[Stored data entries]

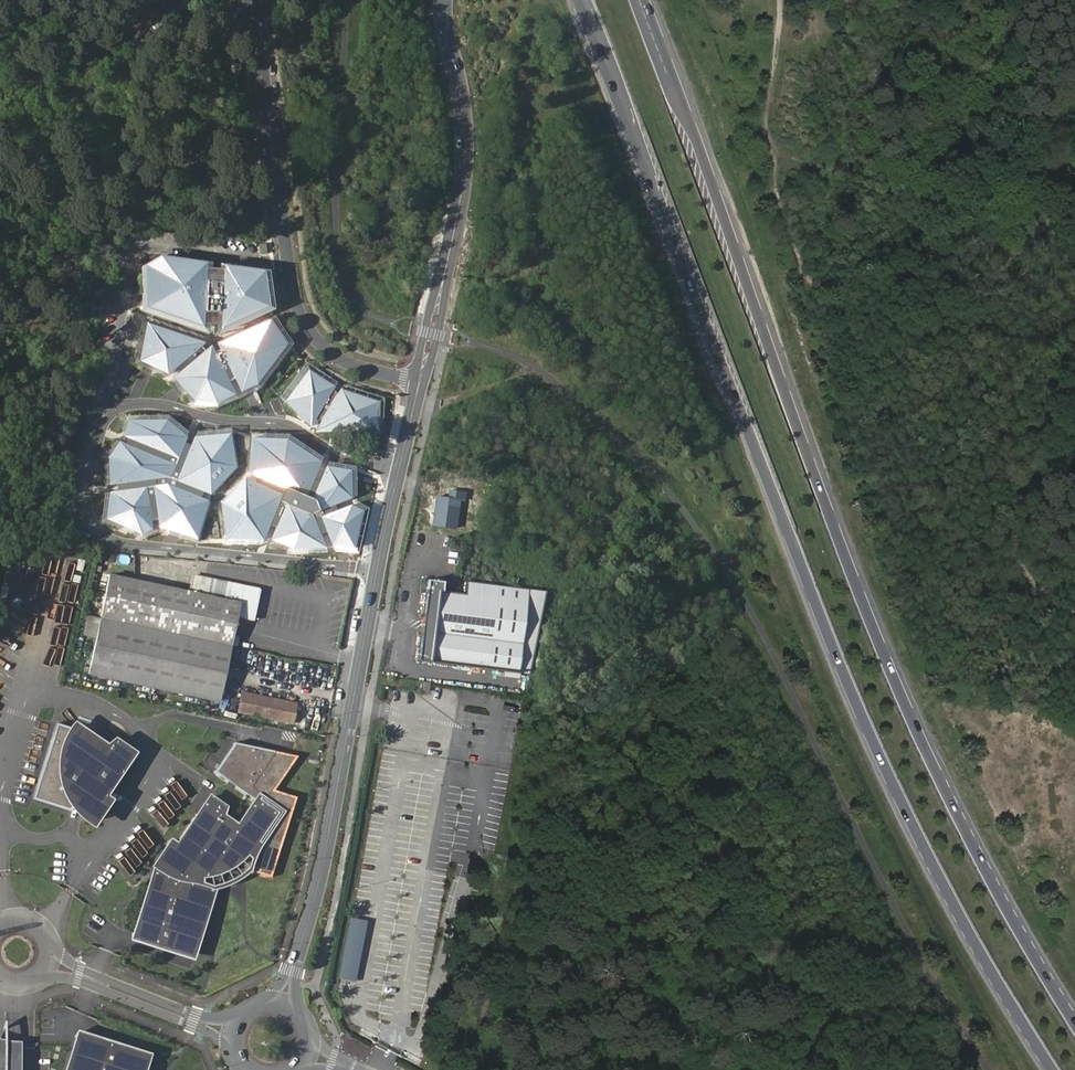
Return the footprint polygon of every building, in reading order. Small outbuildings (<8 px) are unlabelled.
[(205,262),(158,255),(140,266),(141,308),(203,328),(205,262)] [(262,271),(222,265),(219,330),(267,306),(262,271)] [(271,319),(216,344),(239,391),(254,386),(285,344),(271,319)] [(204,343),(147,323),(138,361),(166,374),(204,343)] [(234,395),(211,346),(172,377),(192,402),(216,405),(234,395)] [(334,386),(307,370),(286,401),(312,427),(334,386)] [(374,434),(379,401),(340,388),(315,432),(374,434)] [(167,421),(127,420),(120,437),(177,458),(186,437),(167,421)] [(229,433),(193,437),(174,481),(210,496),(235,467),(229,433)] [(286,439),(251,439),(248,475),(284,489),(280,494),(245,478),(219,502),(225,538),(264,538),(269,524),(276,529),(271,540),(292,549),(325,548),(319,533),(326,532),(331,547),(356,549),(365,509),(355,504),(338,509),(335,505),(351,498),(349,471),(325,466),(312,498),(306,496),(321,462),(286,439)] [(172,465),(118,441),(107,457),(107,486),(169,477),(172,465)] [(165,483),(150,486),(158,527),(195,537),(207,501),(165,483)] [(145,487),(108,492),(105,520),(141,533),(153,529),(145,487)] [(465,491),(448,488),(446,496),(436,495),(432,524),(455,527),(460,498),(464,498),(465,491)] [(173,588),(144,582),(108,574),(99,618),(87,616),(83,635),(95,637),(87,673),(217,699),(235,615),(252,618),(258,588),(209,579),(208,582),(205,595),(173,588)] [(529,672),(545,590),(467,580),(465,596),(442,593),(443,584),(427,582),(417,662),(429,664),(429,660),(529,672)] [(430,681),(421,679),(419,689),(428,691),(430,681)] [(295,703),(242,691),(238,711),(291,721),(295,703)] [(94,734),(57,723),(33,798),(71,810),(75,797),(88,801),(84,811),(97,819),(110,798),(104,794),(131,753),(113,741),(106,746),(92,742),(94,734)] [(234,742),(214,772),(258,801),(240,827),(223,816),(224,805),(212,797),(178,845),(173,841),(157,863),(168,870),(160,882),(152,879),(136,933),(193,951),(214,884),(209,876),(219,873),(242,870),(256,864),(261,875),(279,878),(296,795),(273,791),(297,755),(234,742)] [(168,870),(157,863),(152,879),(160,882),(168,870)] [(335,979),(353,982),(366,920),(348,917),(335,979)] [(76,1033),(74,1040),(142,1062),(144,1055),(76,1033)] [(74,1040),(64,1069),(139,1069),(142,1062),(74,1040)] [(20,1044),(15,1044),(6,1043),(0,1041),(0,1069),(20,1069),(20,1044)]
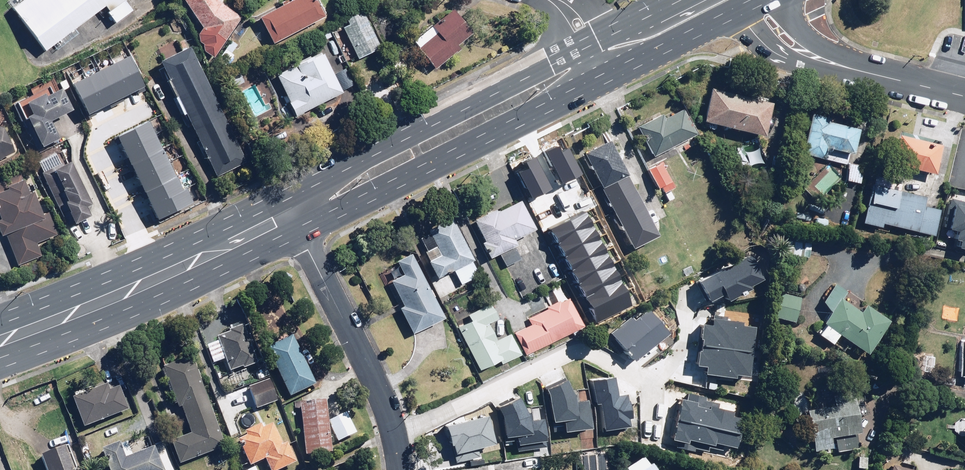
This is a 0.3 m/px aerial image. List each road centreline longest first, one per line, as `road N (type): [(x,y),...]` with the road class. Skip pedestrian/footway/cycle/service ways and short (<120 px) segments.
road 1 (primary): [(281,200),(576,53)]
road 2 (primary): [(301,234),(0,364)]
road 3 (primary): [(590,87),(301,234)]
road 4 (primary): [(0,322),(281,200)]
road 5 (residential): [(397,469),(386,404),(301,234)]
road 6 (residential): [(931,89),(798,63),(760,40),(742,14)]
road 7 (residential): [(774,0),(828,50),(931,89)]
road 8 (primary): [(742,14),(614,76)]

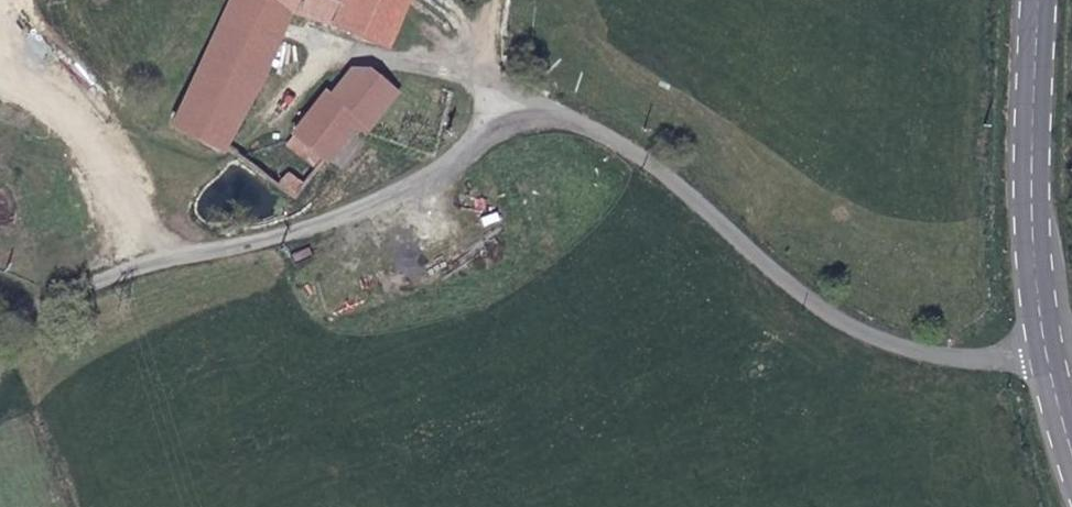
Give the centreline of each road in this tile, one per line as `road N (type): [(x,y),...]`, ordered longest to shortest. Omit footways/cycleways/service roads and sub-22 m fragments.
road 1 (residential): [(0,328),(124,275),(320,229),(383,203),(441,171),(505,103),(529,99),(647,156),(760,258),(871,334),(950,359),(1045,364)]
road 2 (primary): [(1039,0),(1030,210),(1045,364)]

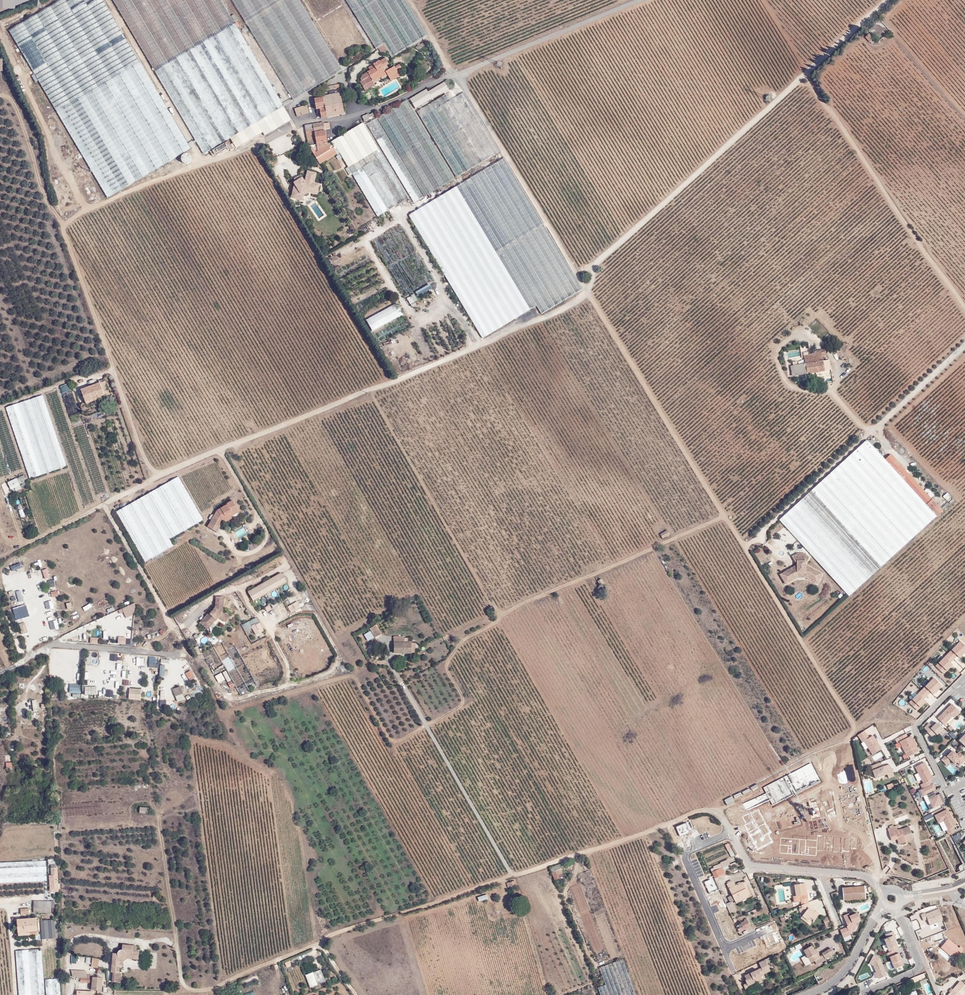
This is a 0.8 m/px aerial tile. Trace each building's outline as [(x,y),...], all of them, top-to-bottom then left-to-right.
[(103,0),(65,0),(12,31),(109,196),(191,148),(103,0)] [(224,6),(221,0),(113,0),(133,33),(204,154),(230,138),(236,148),(262,132),(264,135),(291,119),(268,81),(243,39),(224,6)] [(343,72),(298,0),(232,0),(294,100),(343,72)] [(355,14),(377,50),(384,45),(384,46),(387,51),(392,58),(428,36),(414,14),(405,0),(346,0),(355,14)] [(418,50),(427,45),(425,42),(416,47),(418,50)] [(379,49),(382,55),(387,51),(384,46),(379,49)] [(361,81),(360,82),(361,84),(363,88),(365,91),(375,85),(374,82),(381,77),(382,79),(388,75),(391,80),(394,78),(389,70),(386,72),(383,67),(386,66),(383,60),(380,61),(379,61),(373,64),(374,65),(375,68),(370,71),(368,72),(368,73),(361,76),(360,79),(361,81)] [(399,75),(395,67),(389,70),(394,78),(399,75)] [(415,109),(449,89),(444,82),(428,92),(427,89),(410,99),(415,109)] [(341,84),(326,87),(327,92),(342,89),(341,84)] [(321,118),(344,114),(343,110),(342,104),(340,93),(323,96),(323,98),(314,99),(316,109),(319,109),(321,118)] [(437,144),(457,177),(500,152),(487,129),(464,93),(454,99),(450,93),(418,112),(437,144)] [(455,179),(434,144),(407,100),(378,118),(398,152),(425,197),(455,179)] [(298,108),(293,109),(295,116),(295,117),(309,113),(307,105),(298,108)] [(375,112),(368,115),(367,114),(362,116),(365,121),(370,119),(369,118),(376,115),(375,112)] [(424,197),(405,167),(376,119),(367,124),(414,203),(424,197)] [(324,122),(305,126),(306,129),(313,128),(314,130),(319,129),(321,135),(326,133),(325,130),(330,129),(329,123),(324,124),(324,122)] [(383,156),(363,123),(333,142),(339,152),(378,217),(408,198),(383,156)] [(333,142),(327,143),(326,133),(321,135),(319,129),(314,130),(313,128),(306,129),(309,147),(320,164),(339,152),(333,142)] [(347,207),(360,199),(335,157),(322,164),(347,207)] [(483,338),(515,319),(516,318),(537,306),(542,314),(583,289),(560,252),(539,217),(512,171),(510,168),(504,159),(460,185),(409,215),(415,225),(430,251),(483,338)] [(316,173),(308,171),(305,182),(302,178),(294,182),(291,198),(302,200),(303,195),(308,192),(317,195),(319,184),(314,183),(316,173)] [(430,283),(416,291),(419,295),(432,287),(430,283)] [(406,296),(410,304),(418,299),(414,292),(406,296)] [(372,330),(404,314),(398,302),(366,317),(372,330)] [(792,376),(824,371),(821,356),(821,352),(804,355),(805,360),(805,364),(800,365),(791,367),(792,376)] [(110,394),(104,379),(99,381),(99,383),(81,390),(85,402),(92,399),(91,396),(97,394),(98,397),(104,395),(104,396),(110,394)] [(68,383),(59,386),(69,415),(78,412),(68,383)] [(42,395),(6,407),(30,479),(66,466),(42,395)] [(867,440),(818,484),(779,520),(827,572),(849,596),(910,540),(937,516),(926,504),(932,499),(890,454),(885,459),(867,440)] [(12,488),(27,480),(24,475),(9,482),(12,488)] [(169,539),(203,520),(178,477),(117,512),(145,561),(173,545),(169,539)] [(946,500),(951,497),(947,492),(942,496),(946,500)] [(937,516),(943,510),(932,499),(926,504),(937,516)] [(231,517),(238,513),(232,501),(226,504),(227,506),(217,511),(207,527),(217,533),(223,522),(224,523),(232,519),(231,517)] [(12,570),(23,567),(22,562),(11,565),(12,570)] [(797,562),(797,566),(780,575),(786,585),(797,579),(805,579),(817,585),(822,574),(805,566),(805,562),(797,562)] [(47,568),(42,570),(45,578),(50,576),(47,568)] [(285,582),(280,574),(248,593),(257,609),(277,597),(273,589),(285,582)] [(2,579),(5,586),(13,582),(10,576),(2,579)] [(225,623),(229,618),(222,613),(223,598),(216,598),(215,609),(200,622),(207,629),(217,617),(225,623)] [(291,612),(301,607),(298,601),(288,606),(291,612)] [(122,608),(126,617),(137,612),(132,602),(122,608)] [(19,604),(14,606),(17,616),(22,614),(19,604)] [(257,616),(241,624),(245,631),(252,628),(255,635),(264,630),(257,616)] [(21,634),(29,633),(27,622),(19,623),(21,634)] [(381,635),(375,626),(370,629),(376,638),(381,635)] [(405,641),(405,636),(395,636),(395,653),(411,653),(412,641),(405,641)] [(118,637),(118,645),(132,646),(132,638),(118,637)] [(191,640),(185,643),(194,657),(200,654),(191,640)] [(958,656),(959,657),(964,651),(964,650),(957,643),(957,642),(951,649),(958,656)] [(951,649),(944,656),(951,663),(958,656),(951,649)] [(938,662),(947,670),(952,664),(951,663),(944,656),(938,662)] [(161,658),(157,674),(165,676),(169,659),(161,658)] [(947,670),(938,662),(934,665),(943,674),(947,670)] [(185,673),(189,680),(195,677),(191,669),(185,673)] [(227,682),(231,680),(226,670),(222,672),(227,682)] [(88,671),(87,678),(95,679),(96,672),(88,671)] [(221,672),(215,675),(219,682),(225,679),(221,672)] [(934,677),(931,680),(939,687),(942,685),(934,677)] [(925,686),(931,692),(932,693),(939,687),(931,680),(930,679),(924,685),(925,686)] [(70,683),(70,697),(81,697),(81,683),(70,683)] [(181,685),(173,688),(177,701),(185,699),(181,685)] [(85,686),(85,694),(97,694),(97,686),(85,686)] [(931,692),(925,686),(920,692),(925,697),(931,692)] [(141,700),(142,689),(130,687),(128,699),(141,700)] [(106,697),(118,698),(118,695),(114,695),(114,690),(106,689),(106,697)] [(911,697),(912,699),(920,708),(926,701),(917,692),(911,697)] [(912,699),(908,702),(918,710),(920,708),(912,699)] [(166,709),(165,701),(157,702),(158,709),(166,709)] [(952,703),(937,717),(944,724),(952,716),(953,717),(960,711),(952,703)] [(938,716),(944,709),(942,707),(935,714),(938,716)] [(942,728),(936,721),(932,725),(930,727),(935,733),(936,734),(938,732),(942,728)] [(930,727),(932,725),(929,723),(924,727),(927,731),(928,732),(931,736),(935,733),(930,727)] [(858,736),(862,741),(863,740),(869,737),(865,732),(858,736)] [(906,734),(895,739),(897,742),(899,741),(908,737),(906,734)] [(869,737),(863,740),(872,755),(881,748),(873,735),(869,737)] [(908,737),(899,741),(906,756),(919,750),(911,736),(908,737)] [(952,749),(941,759),(945,764),(950,760),(954,764),(956,762),(960,757),(956,753),(952,749)] [(956,753),(960,757),(956,762),(960,765),(964,760),(964,758),(958,750),(956,753)] [(804,762),(807,770),(818,765),(815,758),(804,762)] [(879,762),(871,765),(875,777),(887,773),(884,765),(881,766),(879,762)] [(925,762),(915,767),(923,783),(933,778),(925,762)] [(884,765),(887,773),(889,778),(894,776),(889,764),(884,765)] [(921,788),(919,790),(922,796),(936,789),(932,783),(921,788)] [(938,794),(928,798),(933,808),(943,803),(938,794)] [(944,821),(948,829),(954,827),(956,825),(947,808),(934,814),(938,823),(944,821)] [(907,841),(915,837),(909,826),(899,831),(897,828),(898,827),(898,825),(889,830),(891,834),(890,834),(893,840),(899,837),(903,844),(907,842),(907,841)] [(47,880),(46,861),(55,860),(54,826),(6,828),(7,851),(0,851),(0,882),(47,880)] [(903,844),(899,837),(893,840),(894,841),(898,839),(901,845),(903,844)] [(716,845),(724,860),(734,855),(726,840),(716,845)] [(722,867),(731,864),(729,860),(713,867),(715,871),(722,867)] [(550,868),(554,879),(559,877),(558,875),(564,873),(562,868),(560,864),(550,868)] [(715,871),(712,872),(715,879),(719,877),(718,876),(725,873),(722,867),(715,871)] [(589,870),(580,874),(585,885),(594,880),(589,870)] [(750,894),(744,881),(742,883),(748,895),(750,894)] [(54,882),(0,886),(0,901),(55,897),(54,882)] [(733,882),(727,885),(735,901),(748,895),(742,883),(735,886),(733,882)] [(805,895),(803,884),(794,885),(795,895),(793,896),(793,900),(801,899),(801,906),(809,902),(807,894),(805,895)] [(774,887),(778,902),(786,900),(782,885),(774,887)] [(864,887),(843,888),(844,901),(865,899),(864,887)] [(736,903),(749,897),(748,895),(735,901),(736,903)] [(51,901),(51,902),(34,901),(34,913),(51,913),(51,908),(55,908),(55,901),(51,901)] [(735,908),(732,901),(726,904),(729,911),(735,908)] [(809,908),(810,906),(809,902),(801,906),(802,907),(799,908),(801,912),(804,915),(803,916),(809,921),(809,920),(812,922),(819,913),(816,910),(814,912),(809,908)] [(847,927),(841,930),(843,937),(850,934),(850,933),(854,931),(857,925),(855,921),(859,919),(857,912),(849,915),(848,913),(843,915),(847,927)] [(801,918),(810,924),(812,922),(809,920),(809,921),(803,916),(801,918)] [(37,918),(17,920),(18,932),(29,931),(38,930),(37,918)] [(744,921),(740,923),(742,926),(743,930),(751,926),(746,918),(744,920),(744,921)] [(43,922),(47,994),(60,994),(56,921),(43,922)] [(893,931),(885,934),(886,937),(883,938),(889,952),(895,949),(899,948),(893,935),(894,935),(893,931)] [(957,956),(964,949),(961,946),(959,948),(949,939),(947,941),(943,946),(941,947),(952,956),(954,954),(957,956)] [(121,982),(121,973),(118,973),(120,958),(121,958),(123,958),(124,958),(125,956),(126,955),(139,956),(139,951),(136,951),(137,946),(123,945),(122,950),(121,950),(120,950),(119,950),(118,952),(117,953),(113,953),(111,972),(111,982),(121,982)] [(811,945),(810,946),(803,950),(806,955),(810,963),(814,961),(816,964),(834,954),(831,948),(822,953),(823,955),(820,956),(815,949),(814,949),(813,949),(811,945)] [(889,952),(887,953),(894,968),(904,965),(898,952),(896,952),(895,949),(889,952)] [(41,950),(17,951),(20,994),(44,994),(41,950)] [(873,954),(869,963),(874,965),(878,978),(887,974),(879,957),(873,954)] [(801,958),(806,966),(810,963),(806,955),(801,958)] [(94,968),(95,959),(74,956),(76,962),(89,964),(88,968),(94,968)] [(759,962),(761,968),(744,975),(746,979),(745,980),(746,983),(743,985),(745,989),(759,984),(758,982),(757,981),(755,981),(754,979),(761,976),(761,975),(769,971),(766,963),(772,960),(771,956),(759,962)] [(325,980),(321,968),(306,974),(310,986),(325,980)] [(92,980),(92,989),(97,990),(97,985),(102,986),(102,980),(92,980)] [(964,994),(964,993),(964,986),(960,982),(949,994),(963,994),(964,994)]
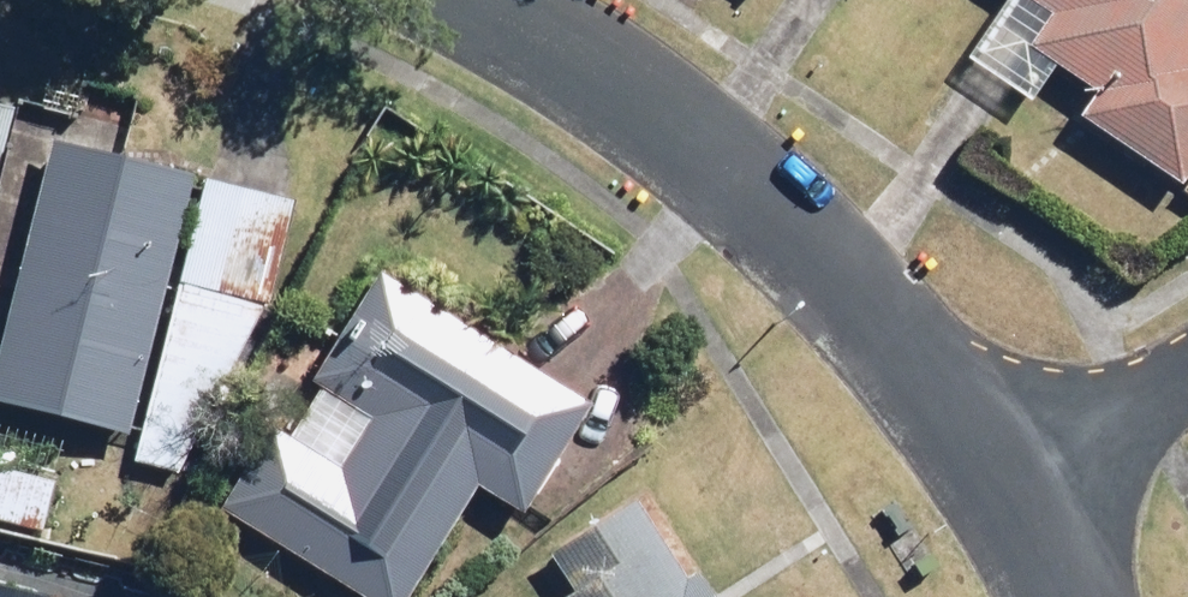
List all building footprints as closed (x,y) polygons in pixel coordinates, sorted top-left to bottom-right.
[(971,47),(1044,100),(1070,63),(1105,89),(1090,110),(1187,181),(1187,0),(1005,0),(971,47)] [(0,335),(0,394),(146,433),(140,458),(180,469),(272,314),(303,197),(53,132),(0,335)] [(382,272),(235,514),(372,596),(408,596),(478,483),(527,513),(595,401),(382,272)] [(0,468),(0,516),(47,525),(56,479),(0,468)] [(717,572),(695,588),(632,495),(554,548),(584,592),(577,596),(734,596),(717,572)] [(0,588),(0,596),(32,596),(0,588)]
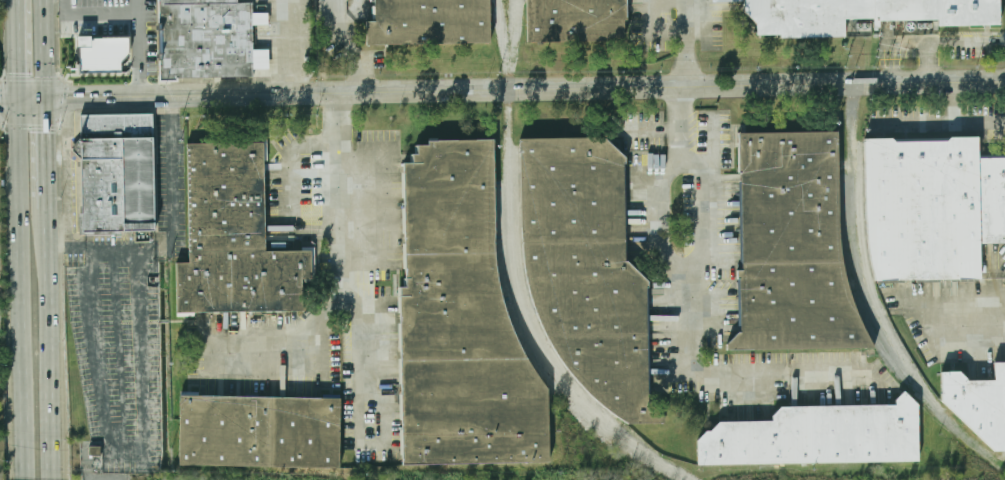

> _Directions_
Verbatim, write out the line containing "List all building" and all later lines through the end of the records, leaving every picture out.

> _The completed task_
List all building footprints as closed (x,y) polygons in pixel coordinates, sorted top-left to bottom-right.
[(971,47),(1044,100),(1070,63),(1105,89),(1090,110),(1187,181),(1187,0),(1005,0),(971,47)] [(0,335),(0,394),(146,433),(140,458),(180,469),(272,314),(303,197),(53,132),(0,335)] [(382,272),(235,514),(372,596),(408,596),(478,483),(527,513),(595,401),(382,272)] [(0,468),(0,516),(47,525),(56,479),(0,468)] [(717,572),(695,588),(632,495),(554,548),(584,592),(577,596),(734,596),(717,572)] [(0,588),(0,596),(32,596),(0,588)]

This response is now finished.